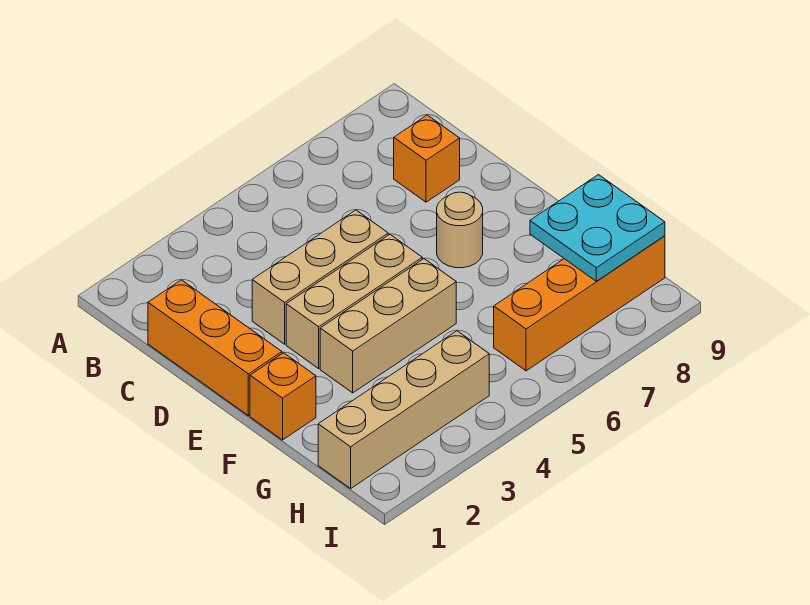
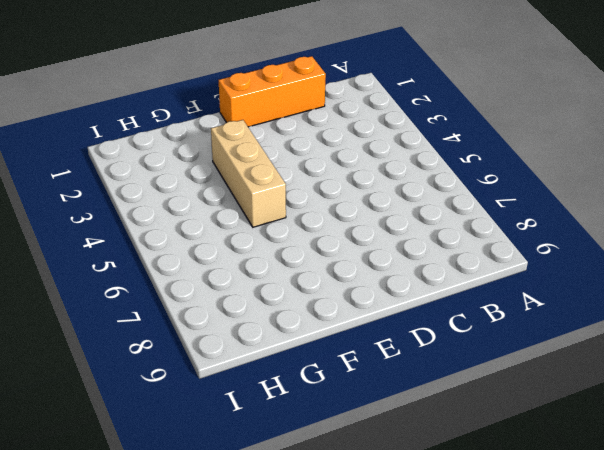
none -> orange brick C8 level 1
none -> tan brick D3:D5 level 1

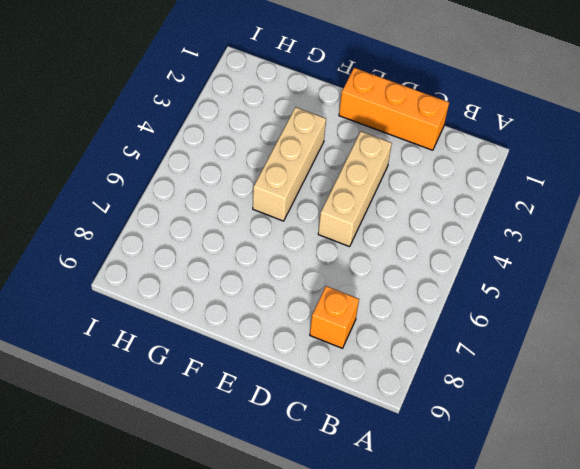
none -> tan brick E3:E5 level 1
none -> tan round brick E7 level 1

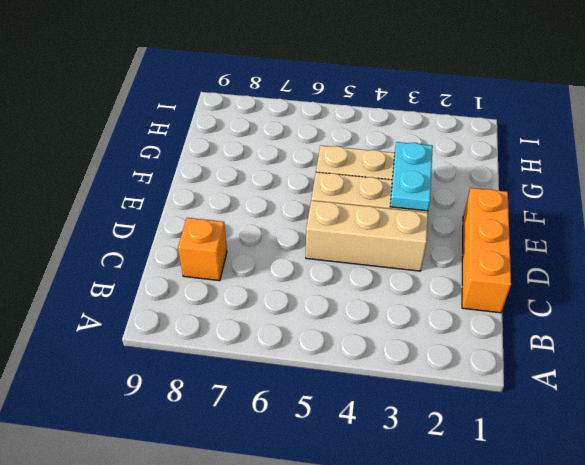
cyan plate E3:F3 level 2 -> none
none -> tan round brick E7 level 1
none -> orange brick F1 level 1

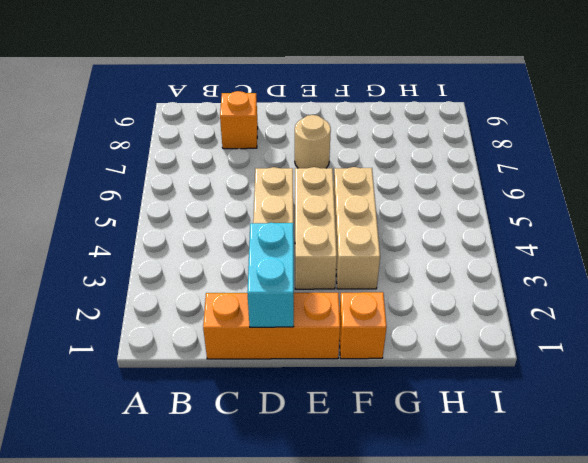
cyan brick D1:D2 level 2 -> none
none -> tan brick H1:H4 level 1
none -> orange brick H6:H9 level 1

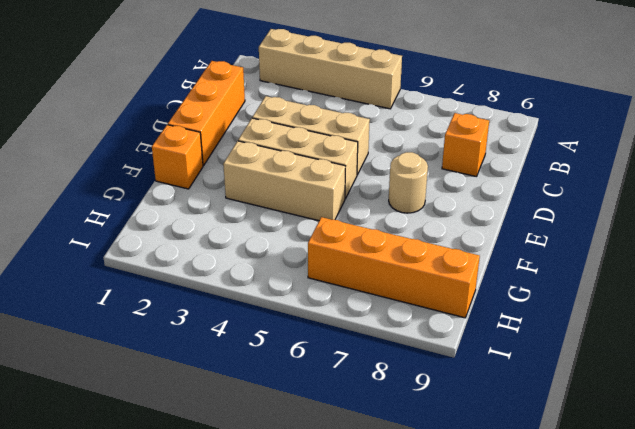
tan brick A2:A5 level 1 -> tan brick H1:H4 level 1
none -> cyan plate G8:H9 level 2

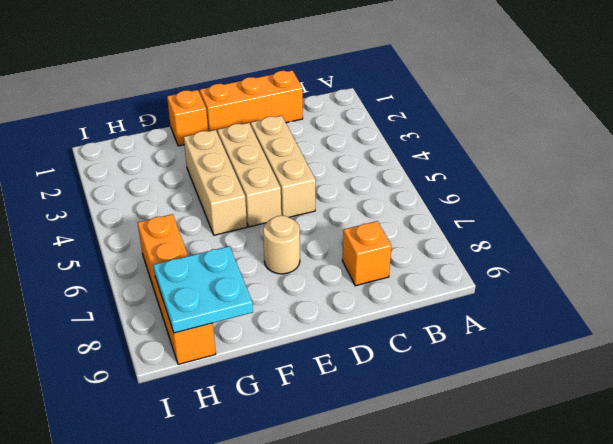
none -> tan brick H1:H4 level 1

□ □ □ □ □

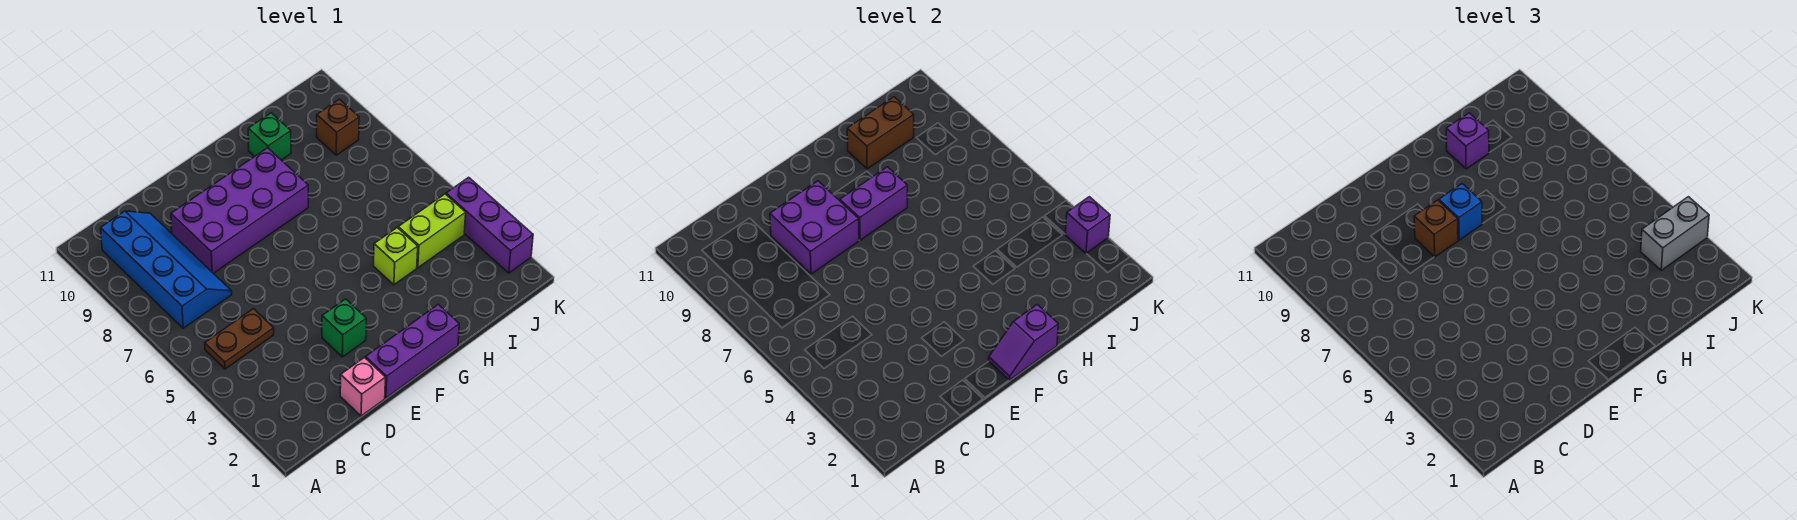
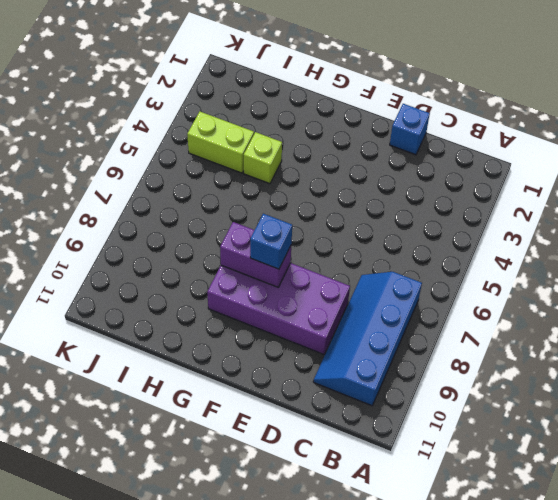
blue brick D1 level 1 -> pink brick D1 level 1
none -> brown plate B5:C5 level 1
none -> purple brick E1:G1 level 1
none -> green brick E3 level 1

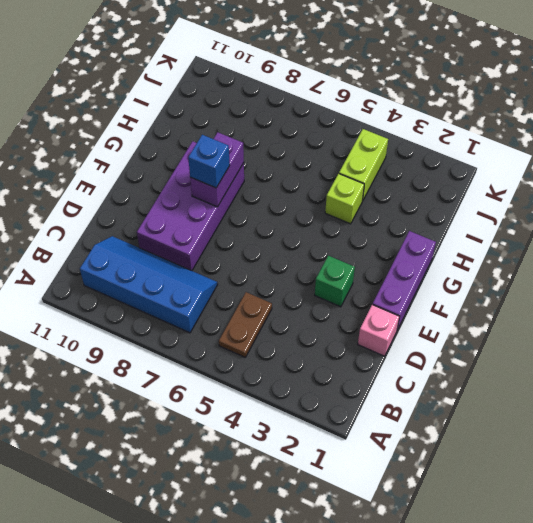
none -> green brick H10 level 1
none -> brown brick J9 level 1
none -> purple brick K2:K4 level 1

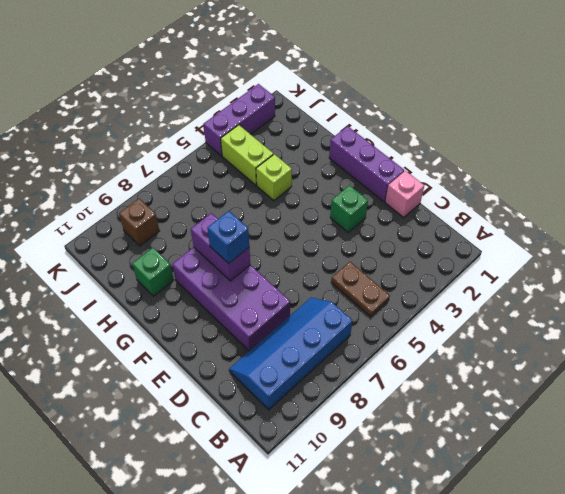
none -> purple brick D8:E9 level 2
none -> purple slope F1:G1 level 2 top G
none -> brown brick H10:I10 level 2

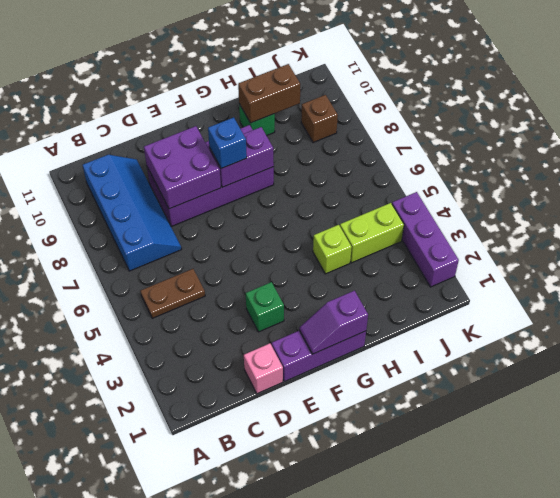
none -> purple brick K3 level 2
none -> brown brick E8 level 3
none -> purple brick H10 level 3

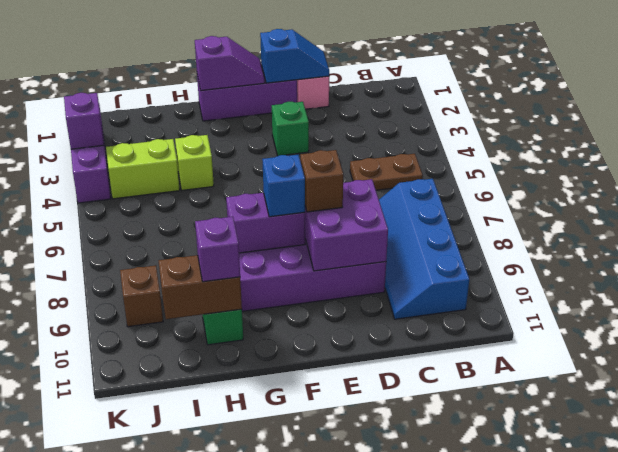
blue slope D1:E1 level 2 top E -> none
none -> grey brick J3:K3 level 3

□ □ □ □ □

*Your goal*: Among the records above, locate the line containing "none -> purple brick H10 level 3" and the line containing "none -> grey brick J3:K3 level 3", then transcribe exactly the lines starting at the first and ending at the second, with no pictures.

*Final answer*:
none -> purple brick H10 level 3

blue slope D1:E1 level 2 top E -> none
none -> grey brick J3:K3 level 3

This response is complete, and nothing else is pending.